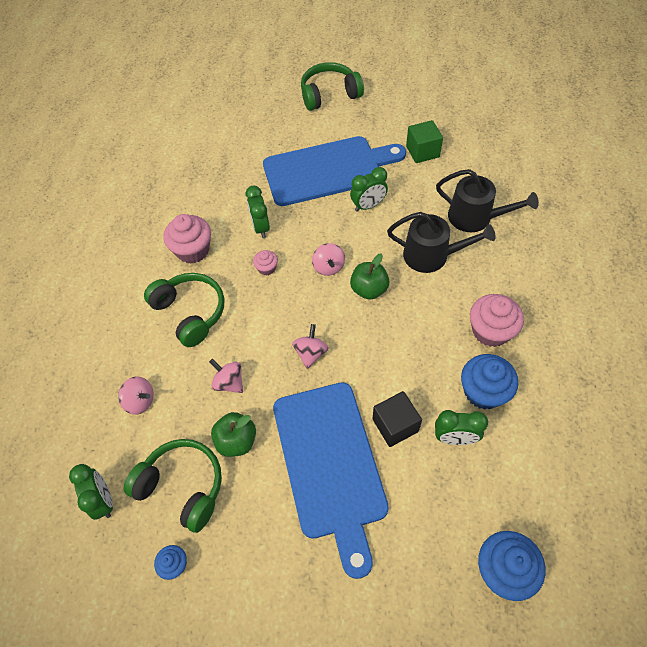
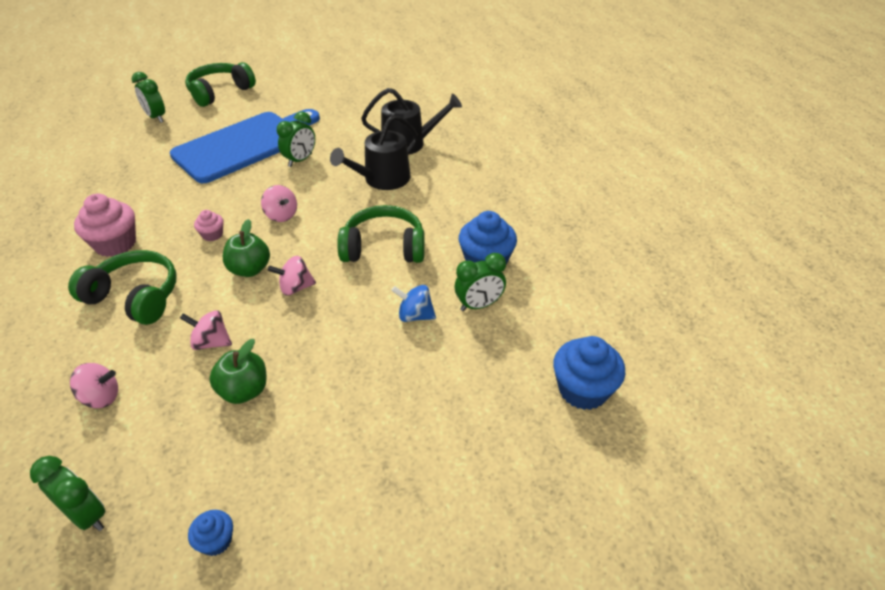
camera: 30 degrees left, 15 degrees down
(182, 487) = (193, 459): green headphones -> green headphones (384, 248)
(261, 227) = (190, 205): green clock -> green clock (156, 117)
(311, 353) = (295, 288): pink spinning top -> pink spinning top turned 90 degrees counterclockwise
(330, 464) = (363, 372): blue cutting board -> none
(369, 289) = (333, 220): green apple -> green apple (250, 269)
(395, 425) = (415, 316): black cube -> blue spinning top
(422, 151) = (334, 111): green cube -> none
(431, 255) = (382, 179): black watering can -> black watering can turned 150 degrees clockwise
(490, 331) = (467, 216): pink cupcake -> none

---

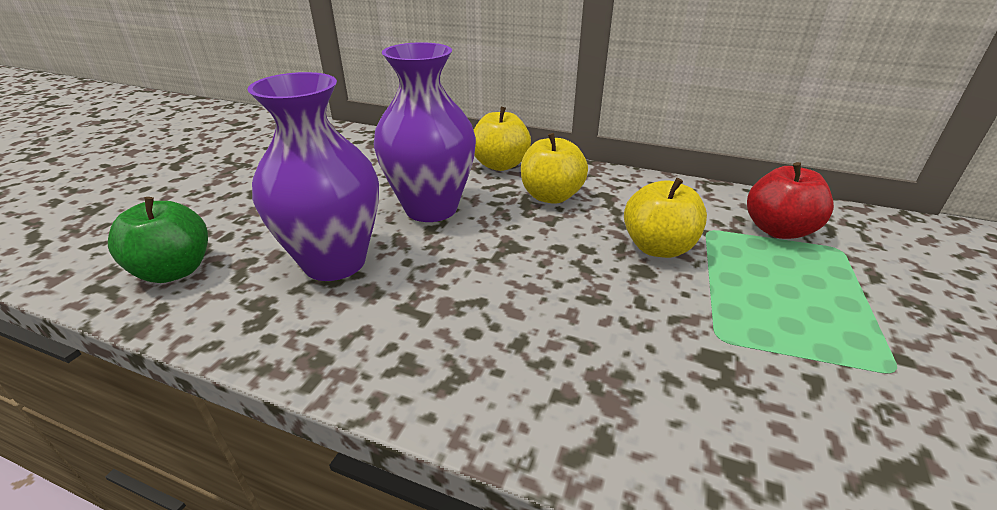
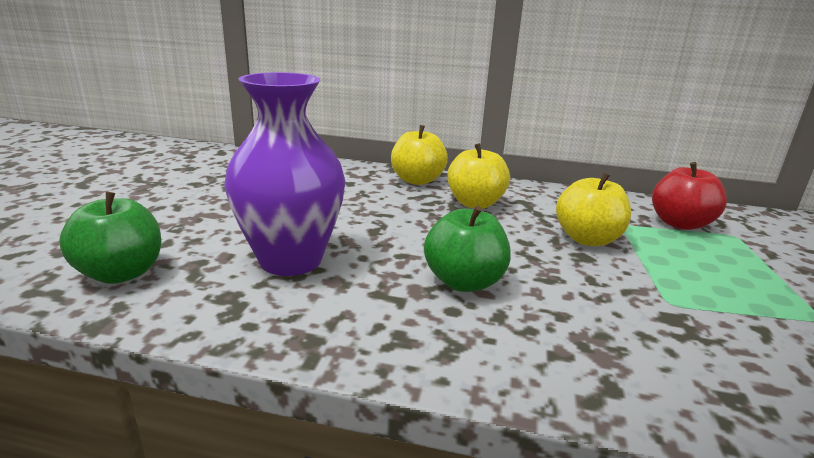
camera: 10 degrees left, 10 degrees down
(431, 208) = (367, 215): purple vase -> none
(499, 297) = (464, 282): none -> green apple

Work task
Of the lines above, output exactly those from the line bearing "(311, 353) = (295, 288): pink" through the line bearing "(422, 151) = (334, 111): green cube -> none", inclusive.

The completed task
(311, 353) = (295, 288): pink spinning top -> pink spinning top turned 90 degrees counterclockwise
(330, 464) = (363, 372): blue cutting board -> none
(369, 289) = (333, 220): green apple -> green apple (250, 269)
(395, 425) = (415, 316): black cube -> blue spinning top
(422, 151) = (334, 111): green cube -> none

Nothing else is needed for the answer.